• **Assigned task**
Report the number of lines in the data below that hold "purple", without any other words.

• **Exercise data**
-------------------------

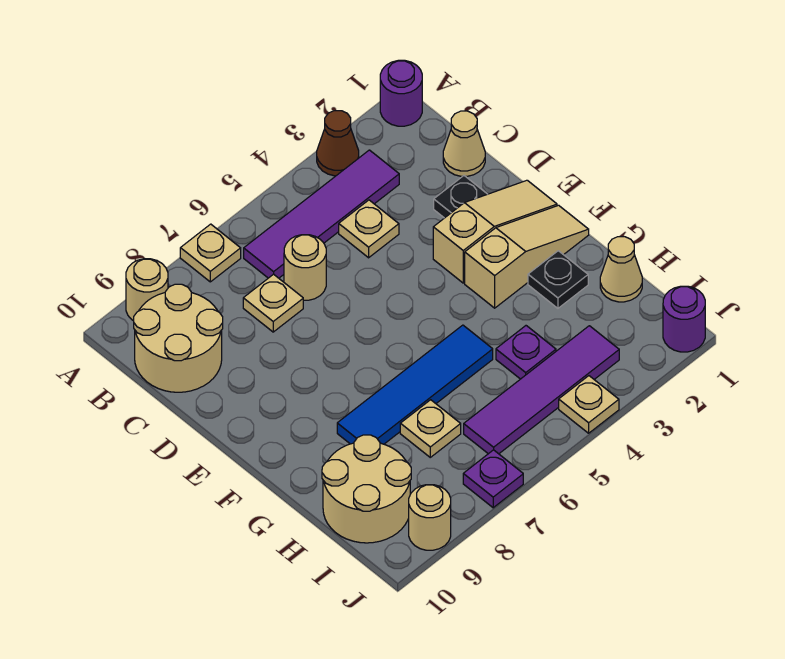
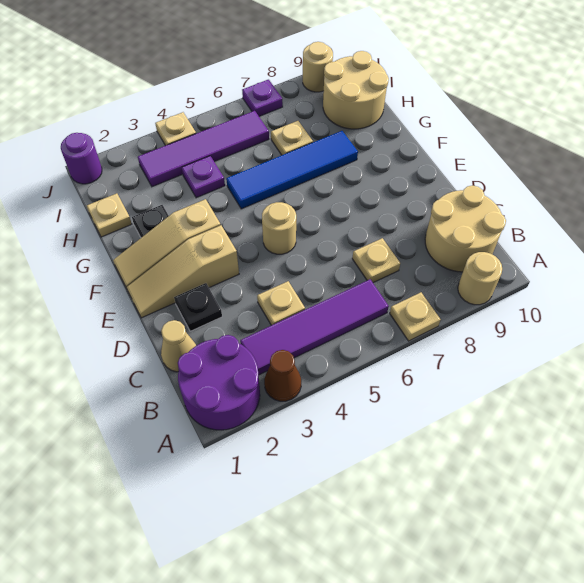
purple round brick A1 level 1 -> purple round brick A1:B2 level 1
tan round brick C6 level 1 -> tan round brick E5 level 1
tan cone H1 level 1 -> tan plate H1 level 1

-------------------------

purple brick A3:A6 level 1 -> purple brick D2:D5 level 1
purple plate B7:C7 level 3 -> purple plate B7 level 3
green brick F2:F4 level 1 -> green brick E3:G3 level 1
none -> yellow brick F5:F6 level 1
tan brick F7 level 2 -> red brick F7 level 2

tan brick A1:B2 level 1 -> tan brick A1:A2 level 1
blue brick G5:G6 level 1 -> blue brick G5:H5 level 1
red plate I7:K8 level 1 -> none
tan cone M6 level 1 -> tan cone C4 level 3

-------------------------

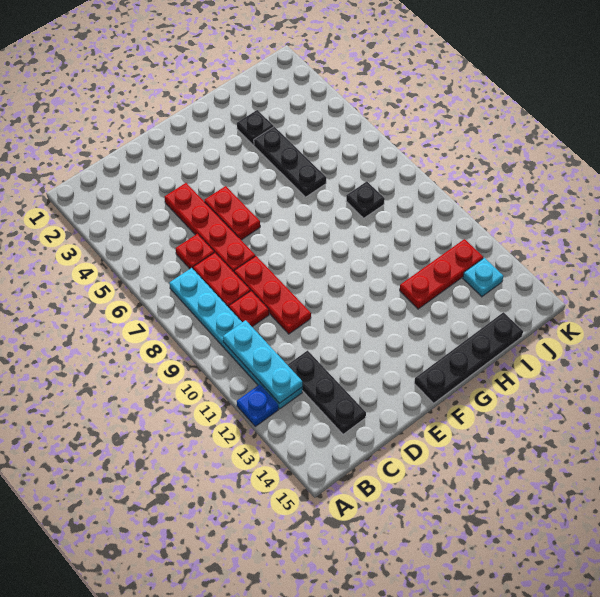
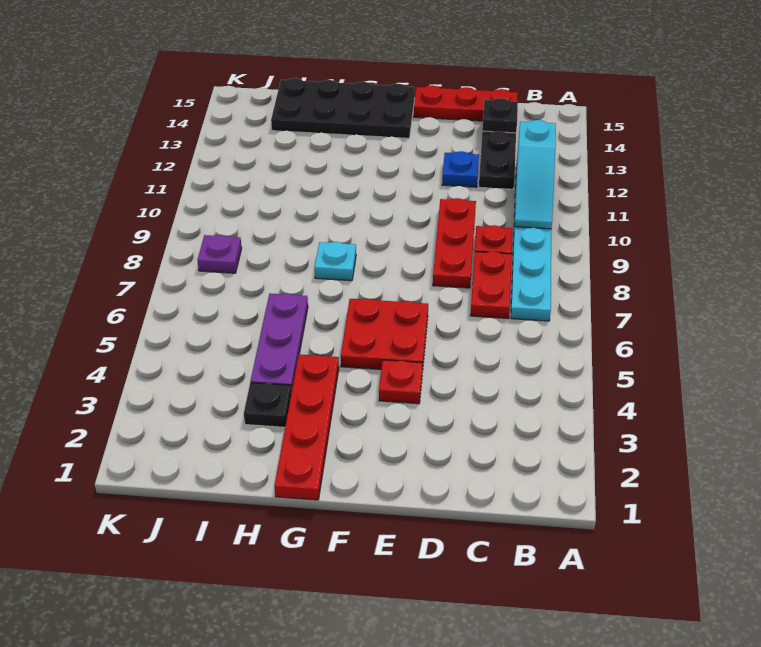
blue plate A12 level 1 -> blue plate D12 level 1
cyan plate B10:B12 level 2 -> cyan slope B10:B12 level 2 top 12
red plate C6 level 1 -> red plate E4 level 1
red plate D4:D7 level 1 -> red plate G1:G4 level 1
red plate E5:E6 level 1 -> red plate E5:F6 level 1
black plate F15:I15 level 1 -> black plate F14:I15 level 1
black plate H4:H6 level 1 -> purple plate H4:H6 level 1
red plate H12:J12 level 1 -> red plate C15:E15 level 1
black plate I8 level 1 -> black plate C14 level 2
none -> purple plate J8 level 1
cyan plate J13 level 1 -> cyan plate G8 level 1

-------------------------

• **Task solution**
5